Required action:
Please go line by line and repeat the data below exactly, with no images.

Data section:
******

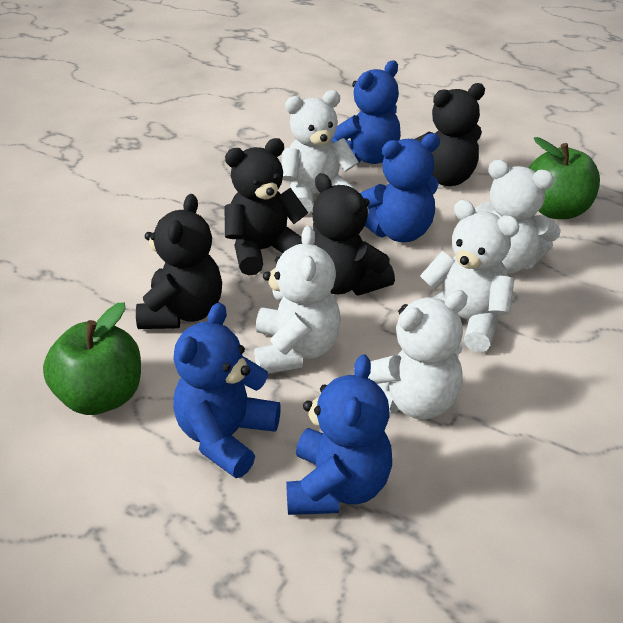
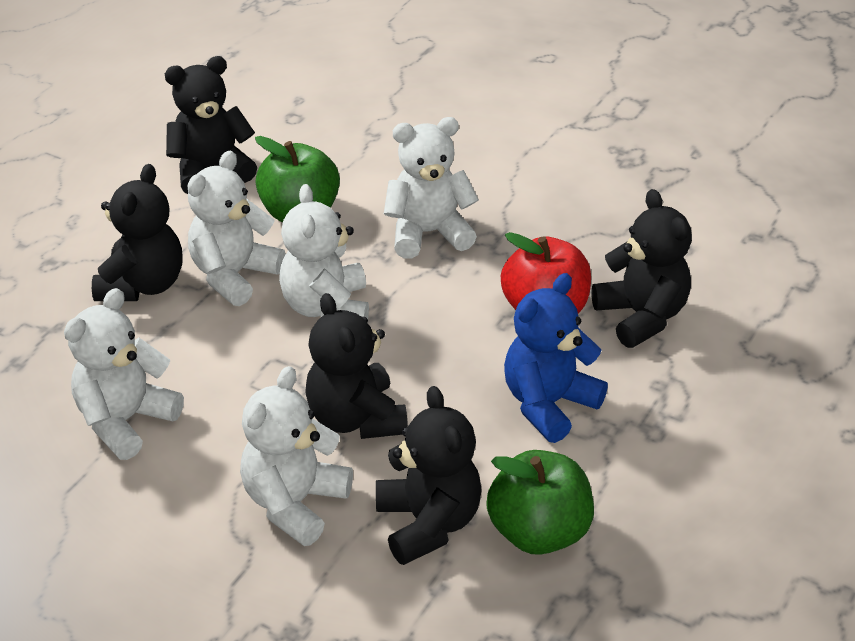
black teddy bear: 4 -> 5
blue teddy bear: 4 -> 1
red apple: 0 -> 1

******

Response to this task:
black teddy bear: 4 -> 5
blue teddy bear: 4 -> 1
red apple: 0 -> 1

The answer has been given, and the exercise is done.